**Work instruction**
Identify and pull out each line of the entries in which "brick" occurs.

[Object change descriptions]
*** Block opens ***
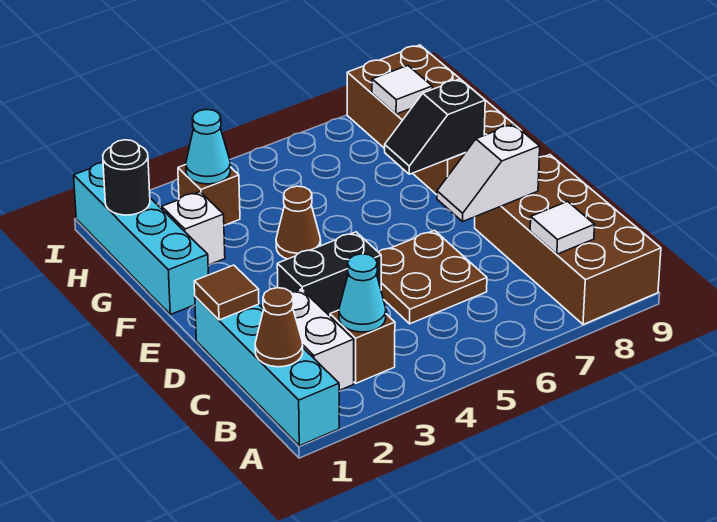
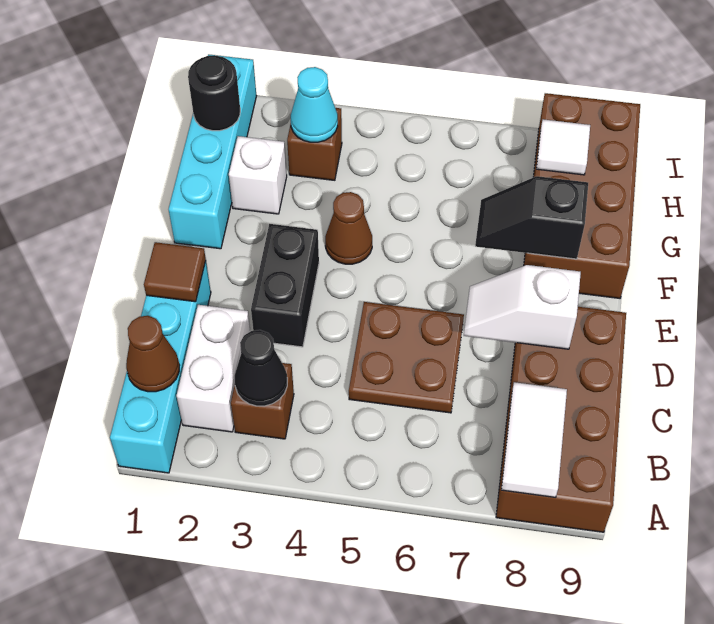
cyan cone B3 level 2 -> black cone B3 level 2
white tile B8 level 2 -> white tile A8:B8 level 2
black brick D3:D4 level 1 -> black brick D3:E3 level 1

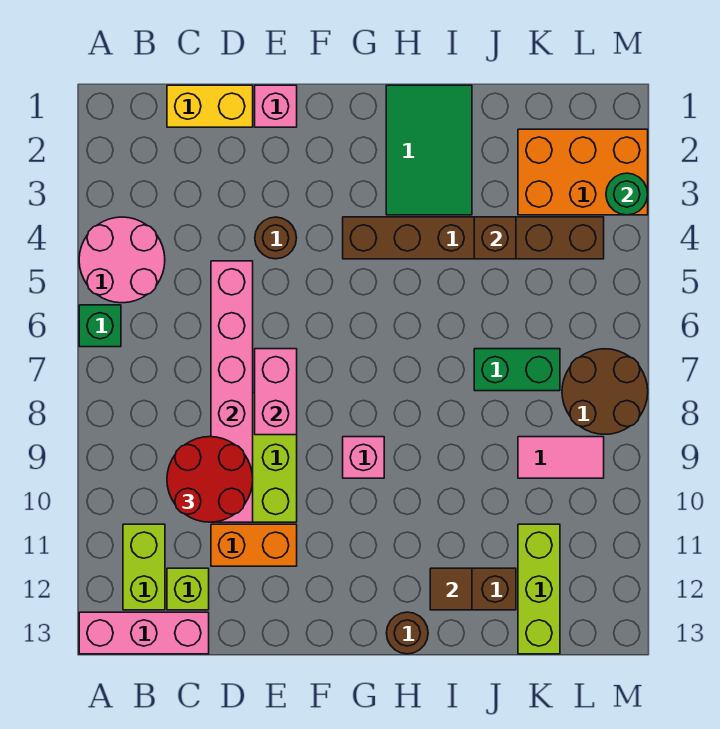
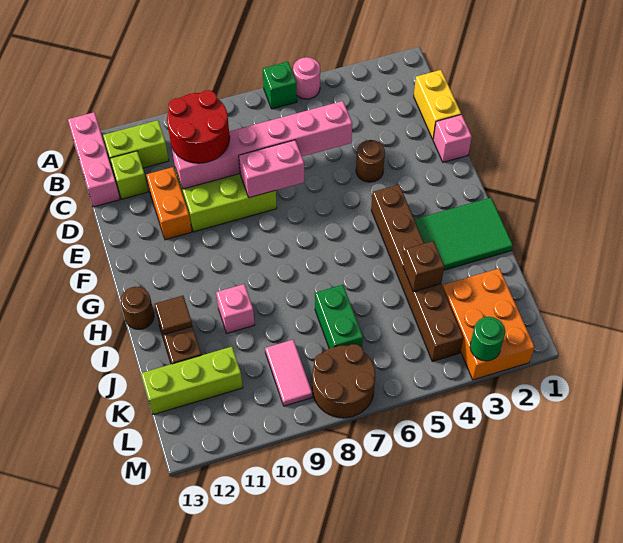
pink round brick A4:B5 level 1 -> pink round brick A5 level 1
pink brick G9 level 1 -> pink brick I10 level 1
*** Block closes ***
**Your response**
black brick D3:D4 level 1 -> black brick D3:E3 level 1
pink round brick A4:B5 level 1 -> pink round brick A5 level 1
pink brick G9 level 1 -> pink brick I10 level 1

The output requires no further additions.